[Start of Attachment]

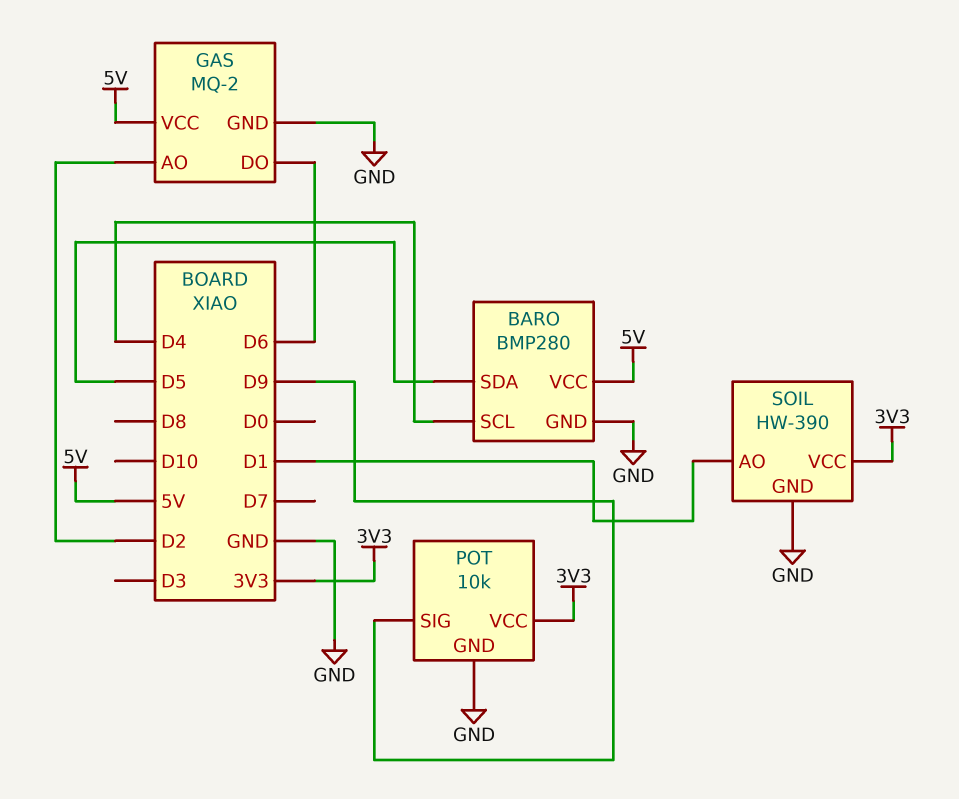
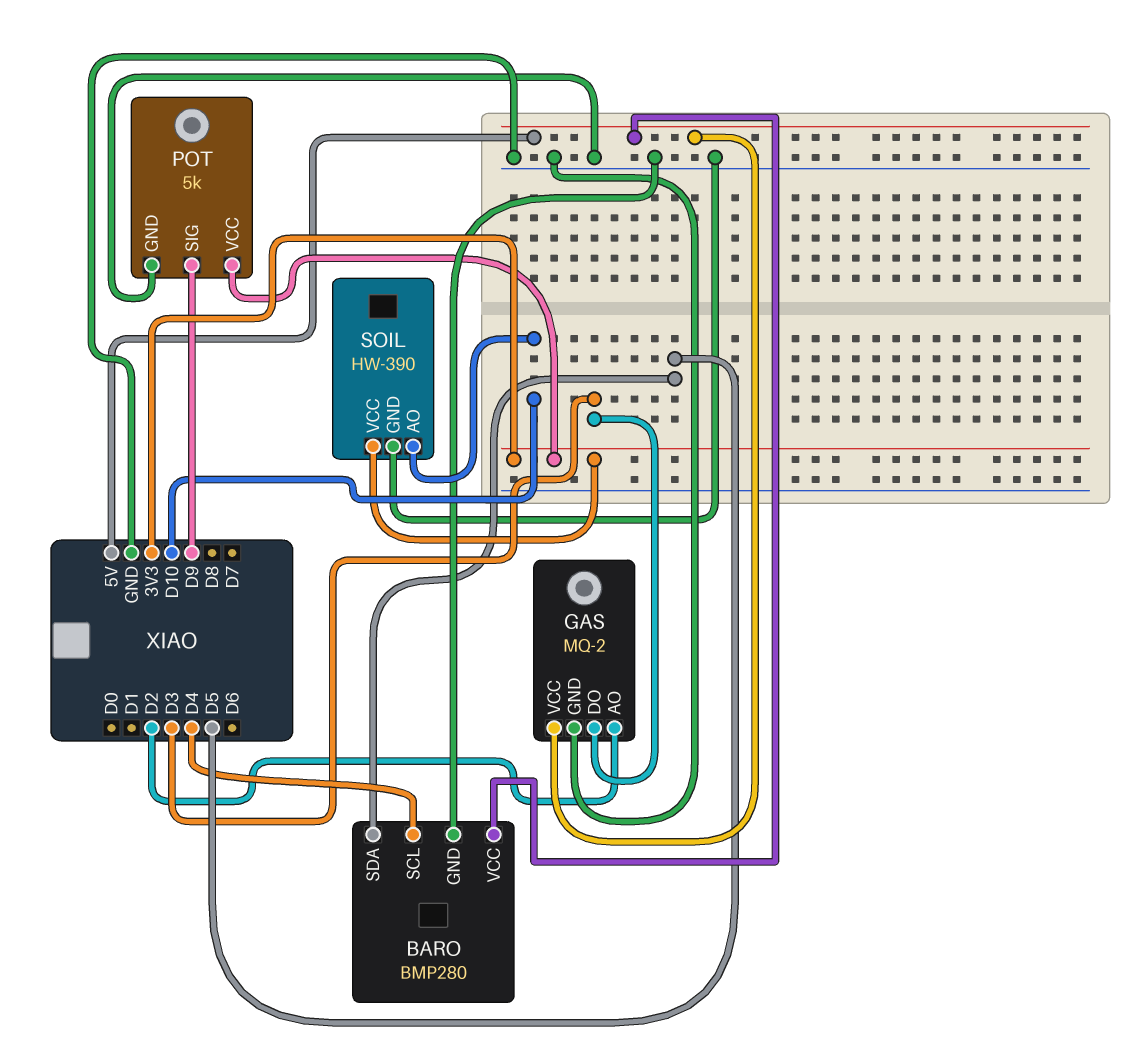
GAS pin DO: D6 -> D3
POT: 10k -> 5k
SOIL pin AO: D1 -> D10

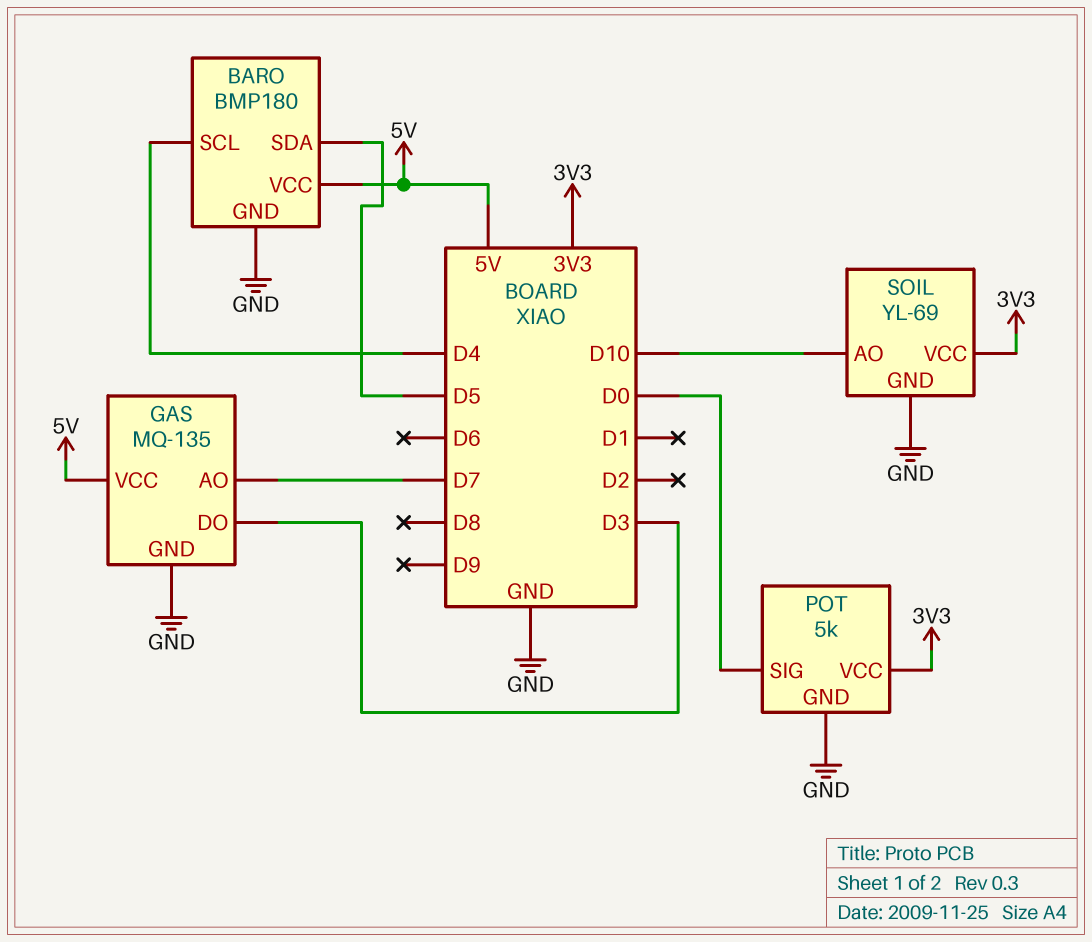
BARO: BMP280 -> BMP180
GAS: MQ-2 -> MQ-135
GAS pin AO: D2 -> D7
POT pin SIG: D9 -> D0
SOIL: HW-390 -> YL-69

[End of Attachment]
[Start of Attachment]

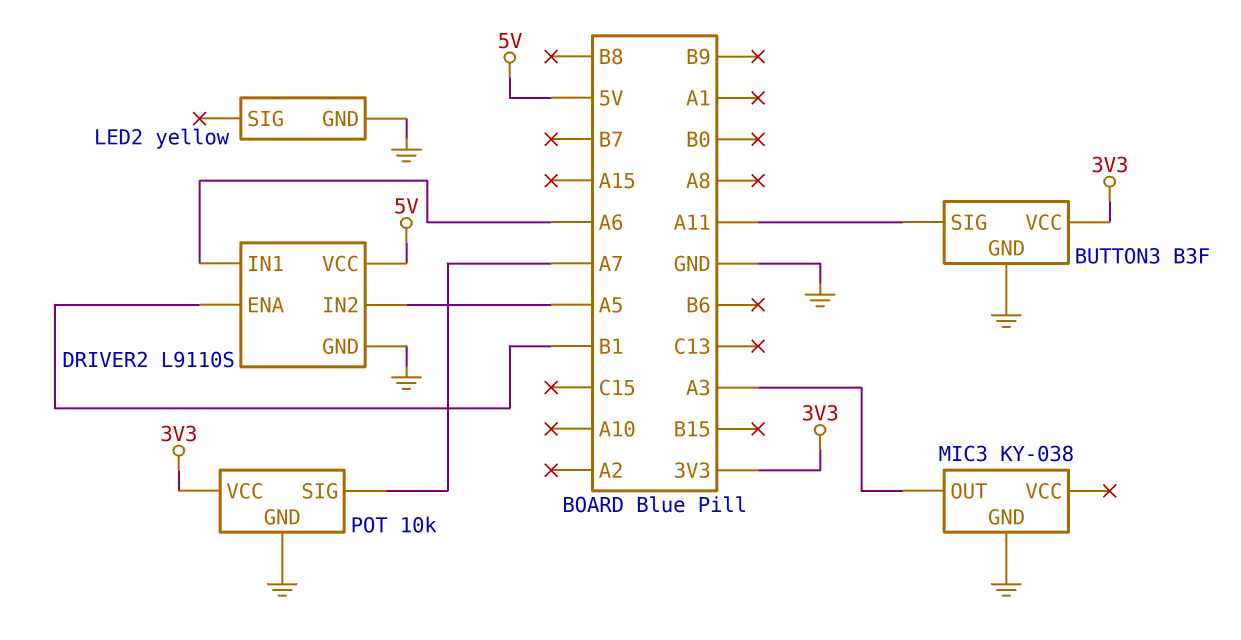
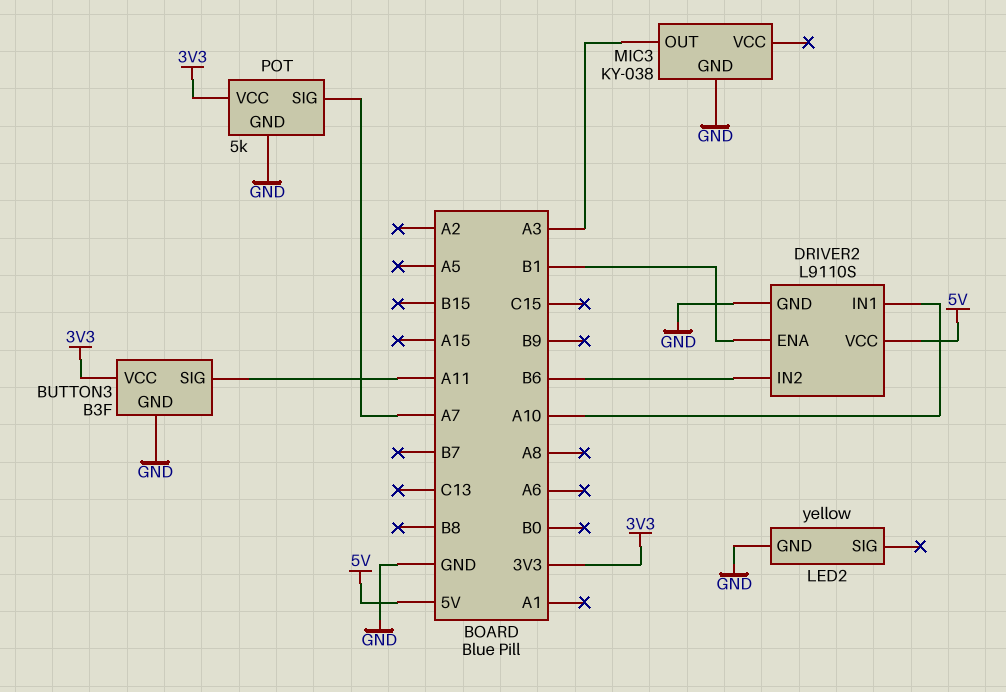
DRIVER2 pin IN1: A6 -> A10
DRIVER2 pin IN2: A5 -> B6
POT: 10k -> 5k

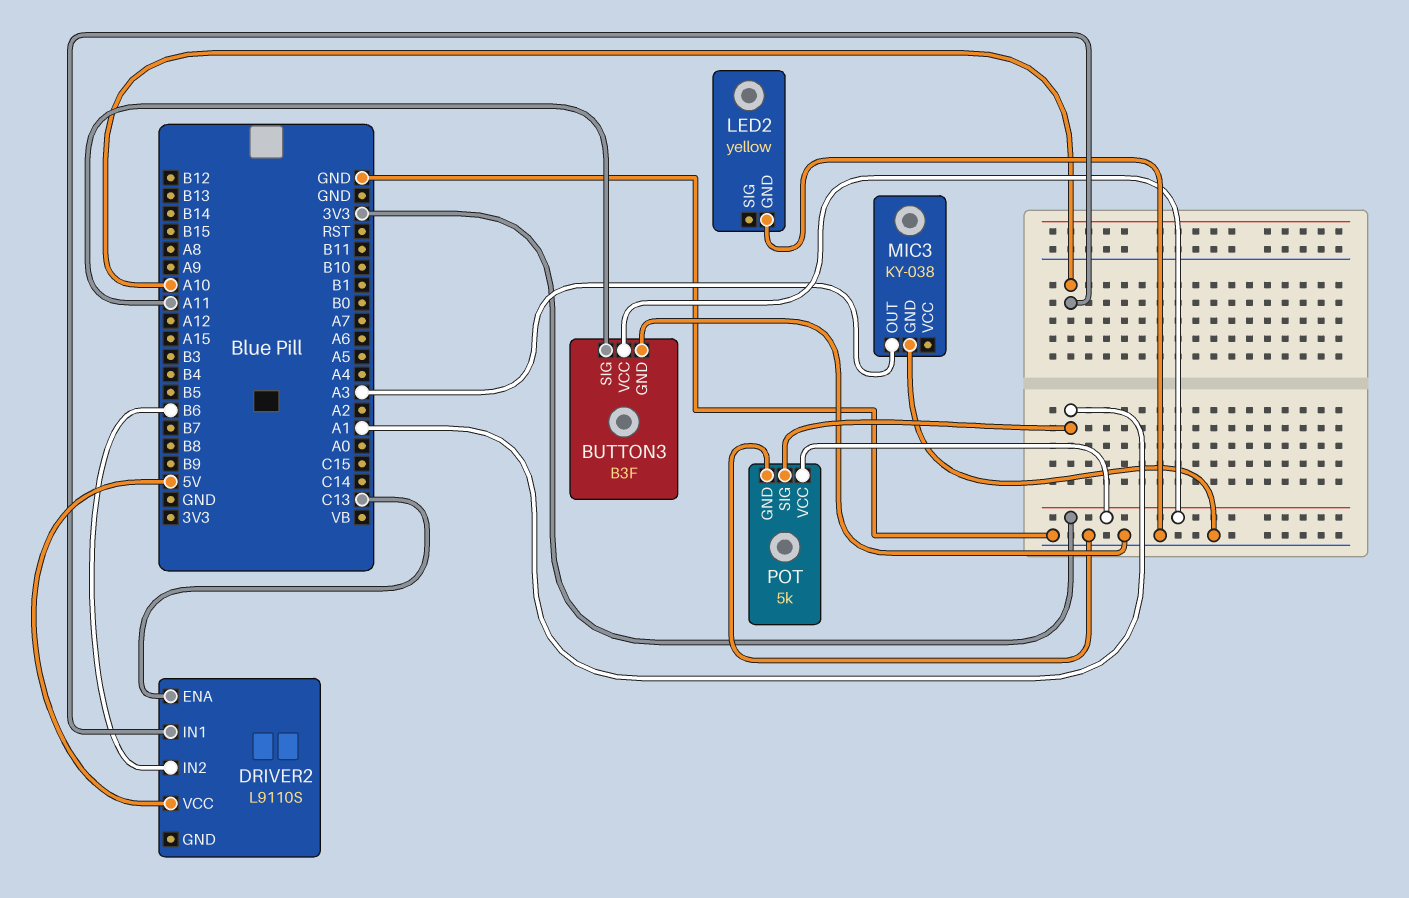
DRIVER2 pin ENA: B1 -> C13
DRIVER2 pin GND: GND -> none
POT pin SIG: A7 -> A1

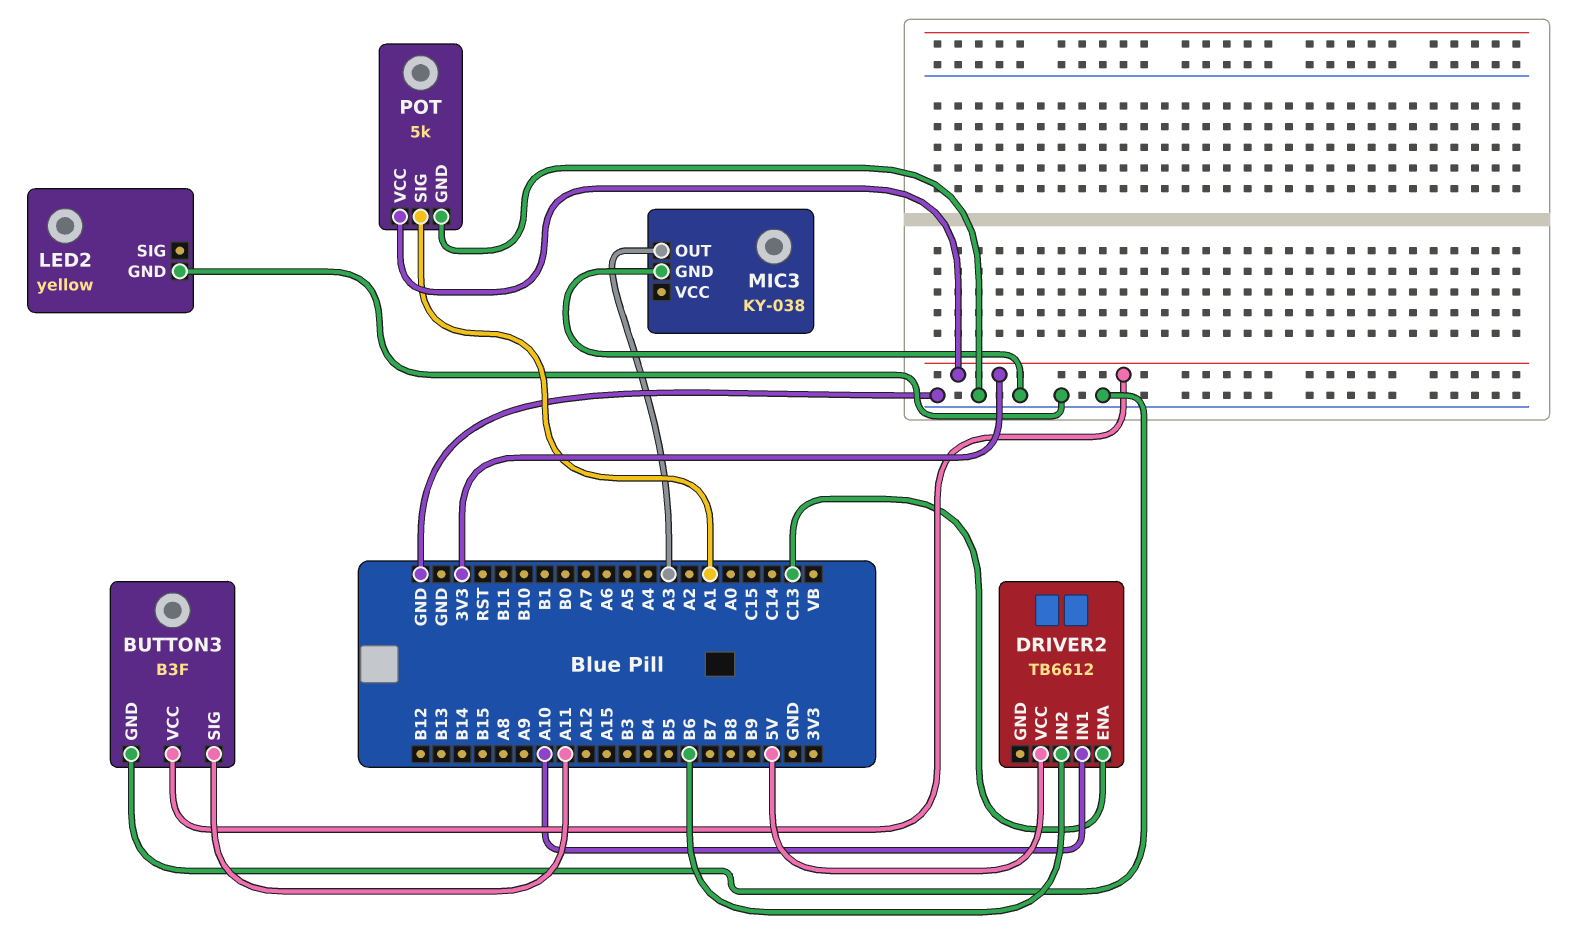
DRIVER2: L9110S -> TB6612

[End of Attachment]

» **Problem statement**: Above are some records. Reproduce the lines from the one with "DRIVER2 pin GND: GND -> none" down to the one with "DRIVER2: L9110S -> TB6612", keeping both, and leave every picture out.

» **Response box**:
DRIVER2 pin GND: GND -> none
POT pin SIG: A7 -> A1

DRIVER2: L9110S -> TB6612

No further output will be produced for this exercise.